> Exercise: Each line in the records below, from the one that contains "[446,113,482,147]" to the one that contains "[213,195,243,269]", should be reproduced exactly, the first and last included.

=====

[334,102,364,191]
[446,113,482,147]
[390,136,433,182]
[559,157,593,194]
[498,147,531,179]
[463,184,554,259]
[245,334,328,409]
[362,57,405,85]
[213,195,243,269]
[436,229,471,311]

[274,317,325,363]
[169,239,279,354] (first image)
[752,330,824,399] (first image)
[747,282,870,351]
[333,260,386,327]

=====

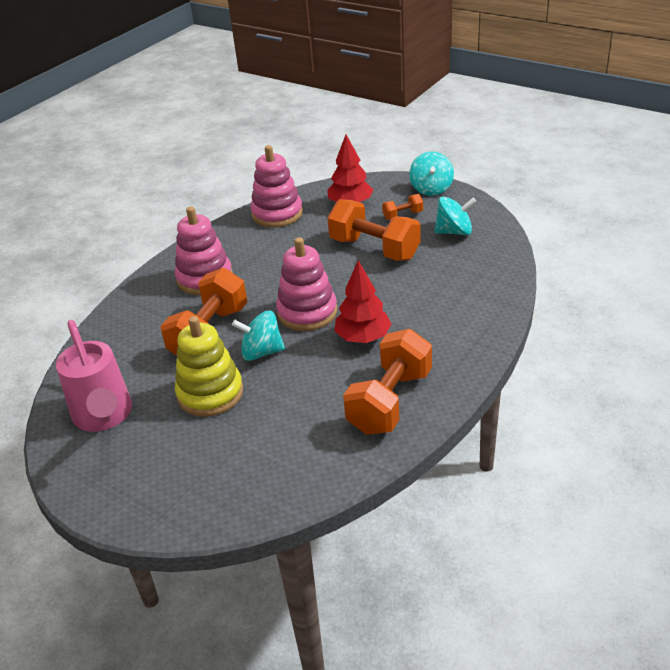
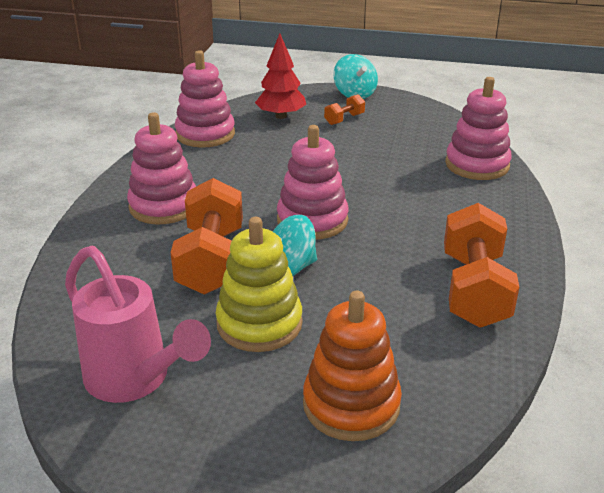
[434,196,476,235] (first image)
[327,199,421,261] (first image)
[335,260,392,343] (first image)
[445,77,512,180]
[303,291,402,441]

=====

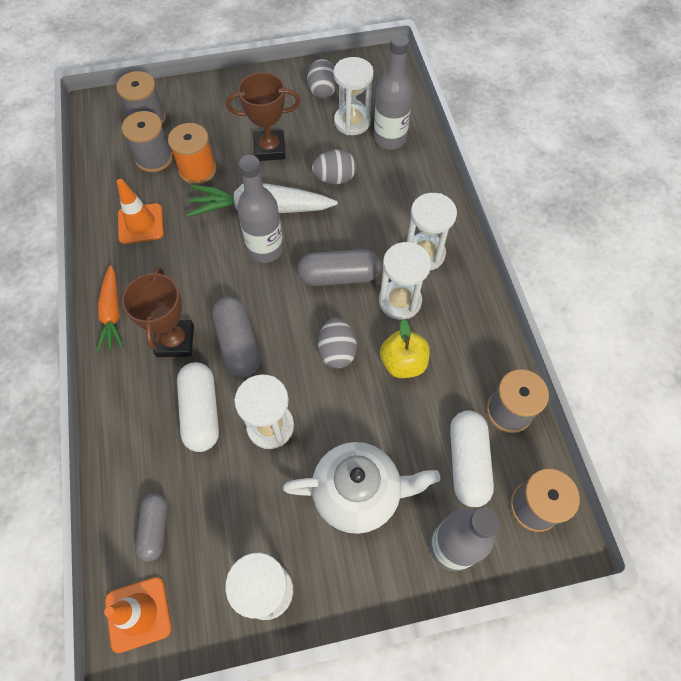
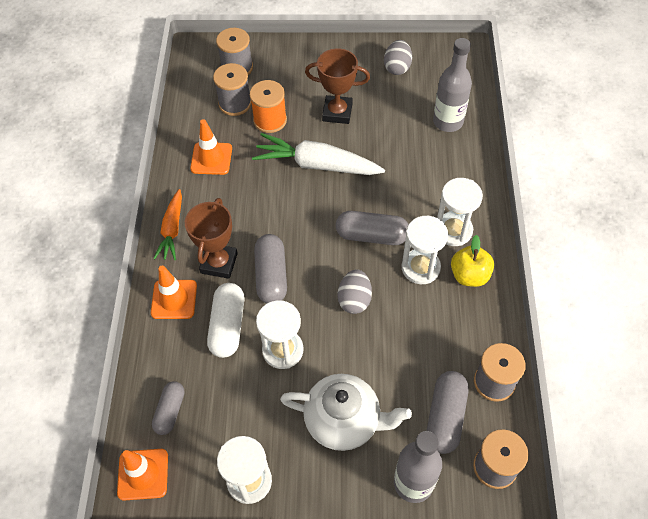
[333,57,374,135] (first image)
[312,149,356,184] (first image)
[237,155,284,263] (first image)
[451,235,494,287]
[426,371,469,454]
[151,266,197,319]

=====

> Exercise result:
[446,113,482,147]
[390,136,433,182]
[559,157,593,194]
[498,147,531,179]
[463,184,554,259]
[245,334,328,409]
[362,57,405,85]
[213,195,243,269]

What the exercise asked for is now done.